Among the lines of the material, copy those that hold the string "bucket".
=== Begin Enclosure ===
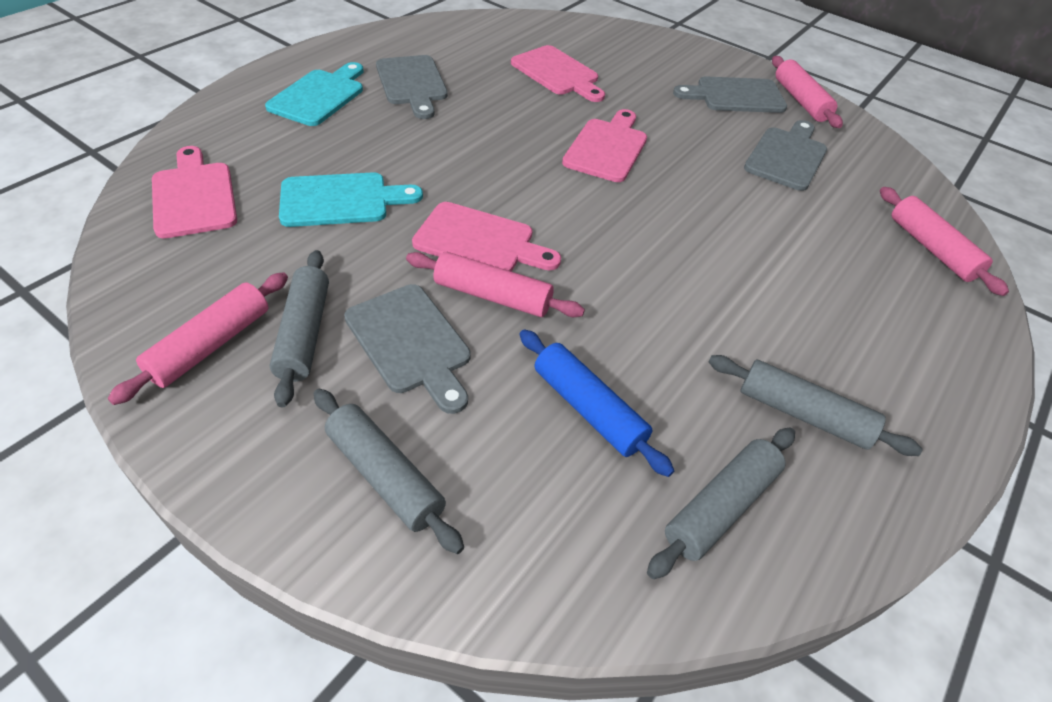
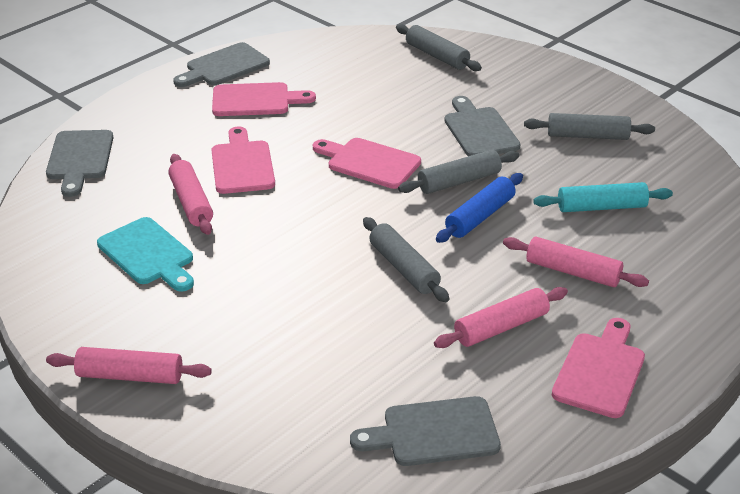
turquoise cutting board: 2 -> 1
turquoise rolling pin: 0 -> 1

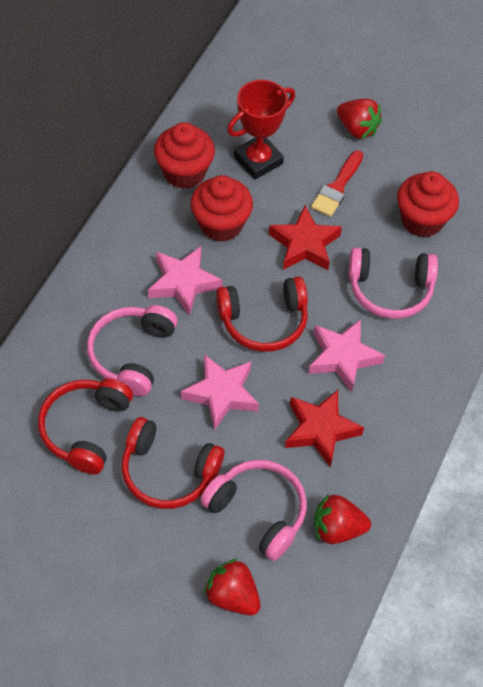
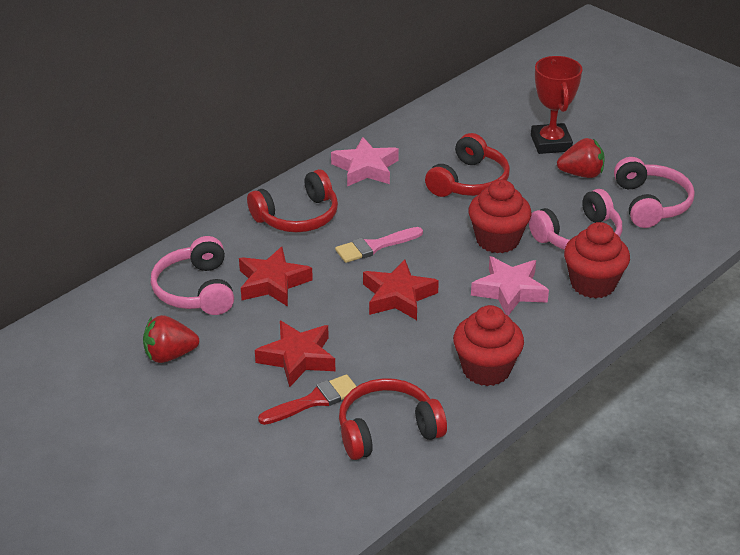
pink brush: 0 -> 1
pink star: 3 -> 2
red star: 2 -> 3
red strawberry: 3 -> 2

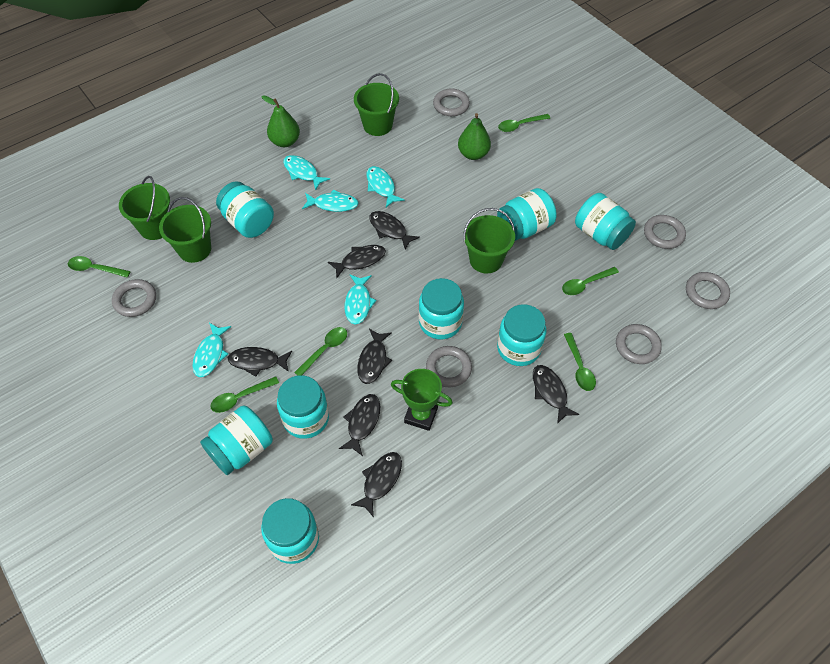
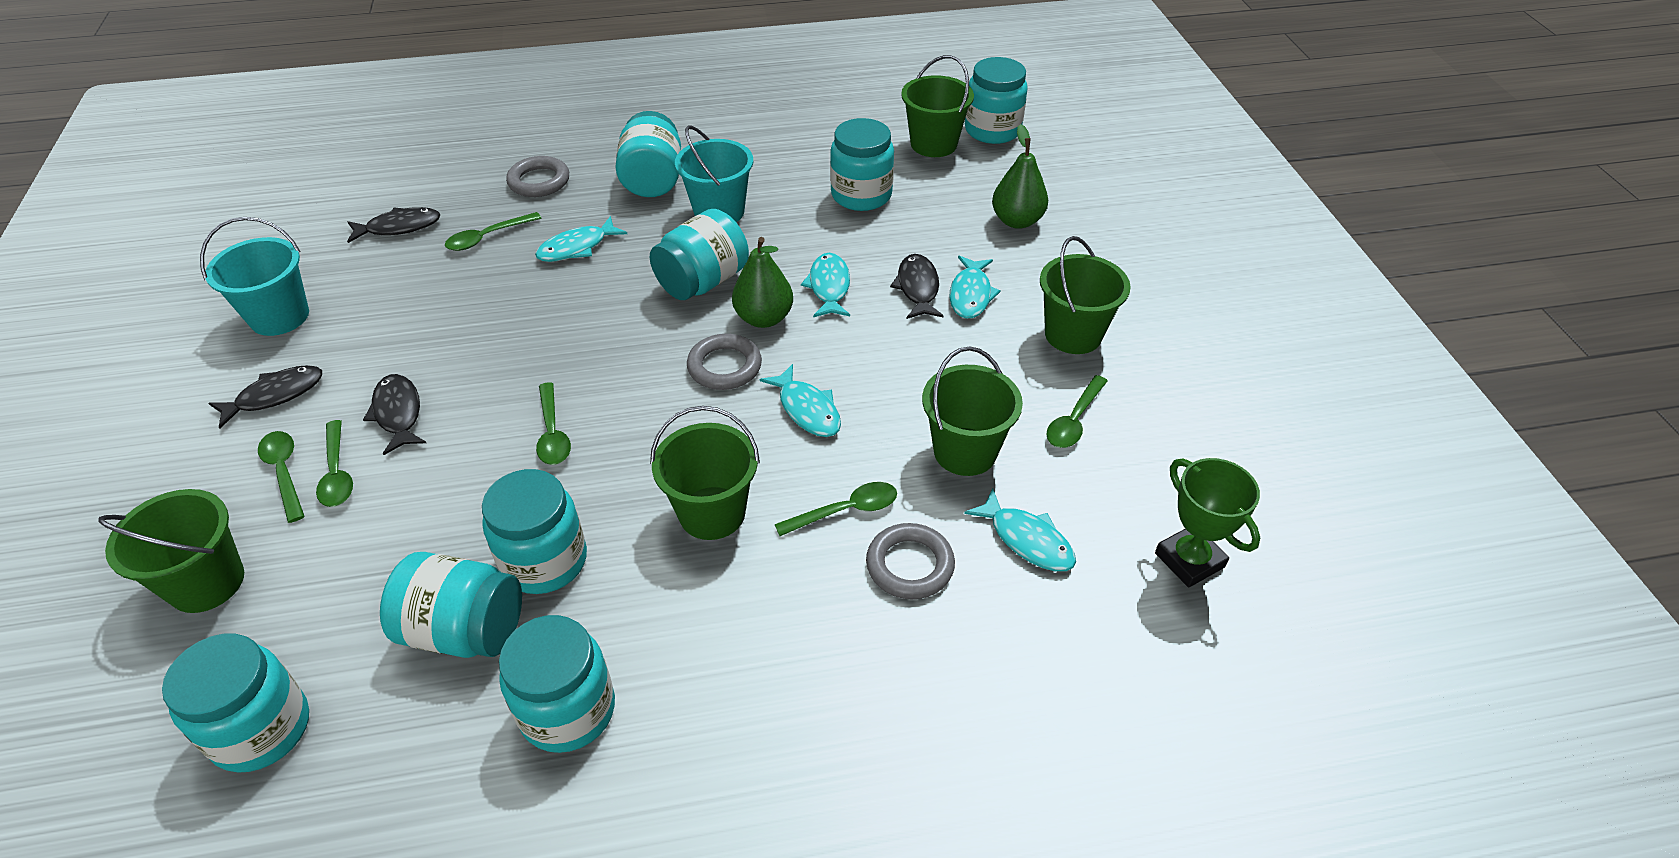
black fish: 7 -> 4
green bucket: 4 -> 5
grey ring: 6 -> 3
turquoise bucket: 0 -> 2

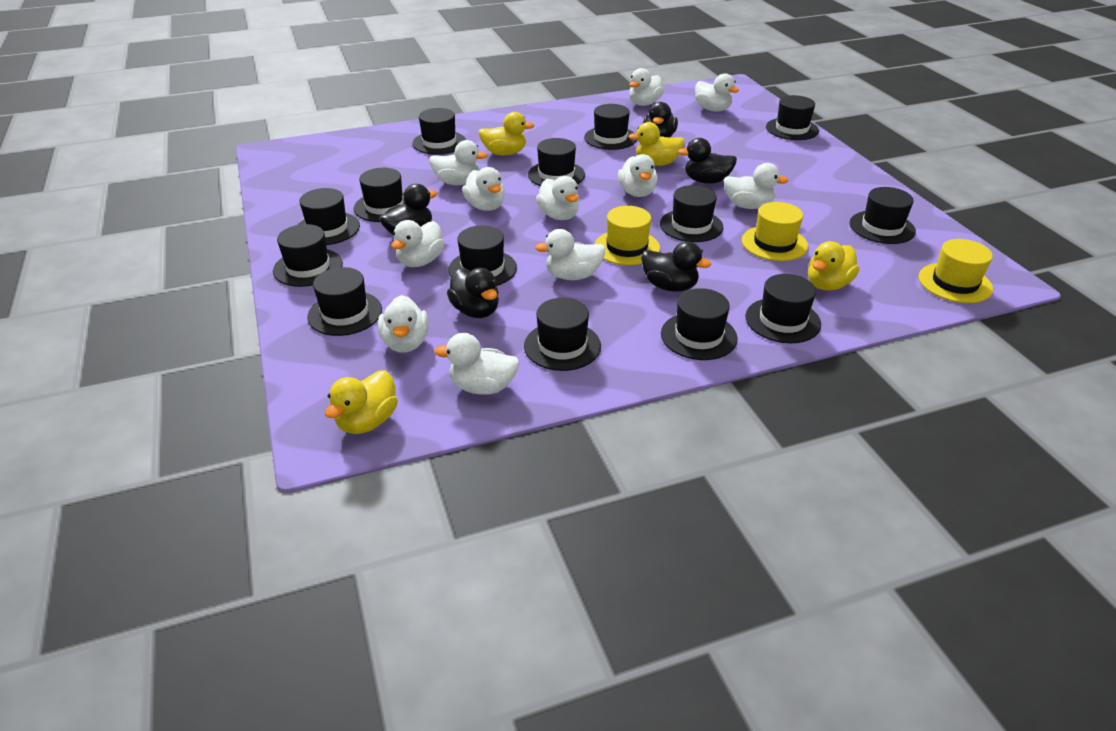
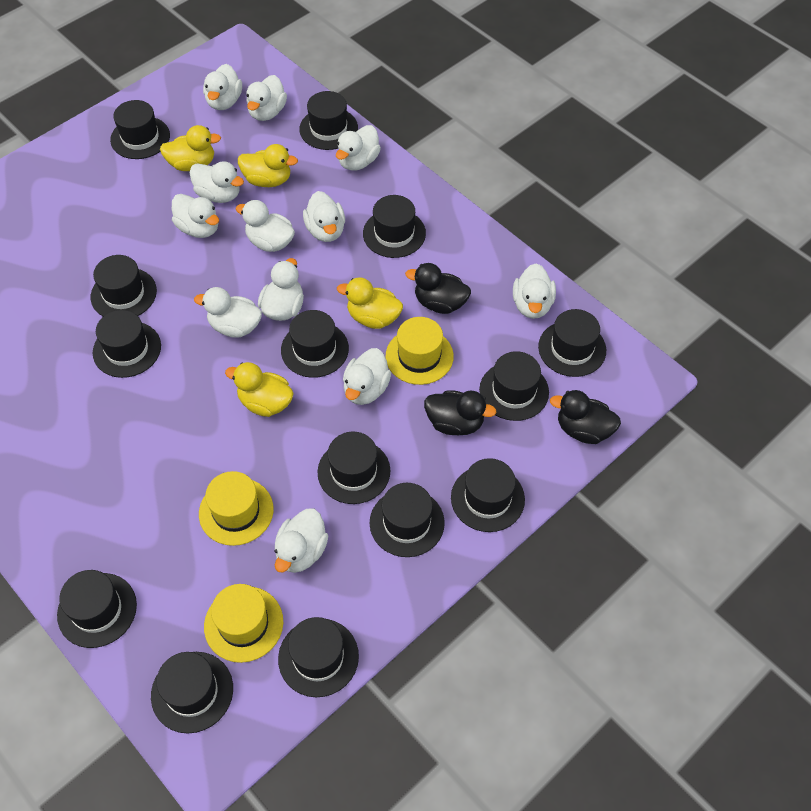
black duck: 5 -> 3
white duck: 11 -> 12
=== End Enclosure ===
**EXERCISE SOLUTION**
green bucket: 4 -> 5
turquoise bucket: 0 -> 2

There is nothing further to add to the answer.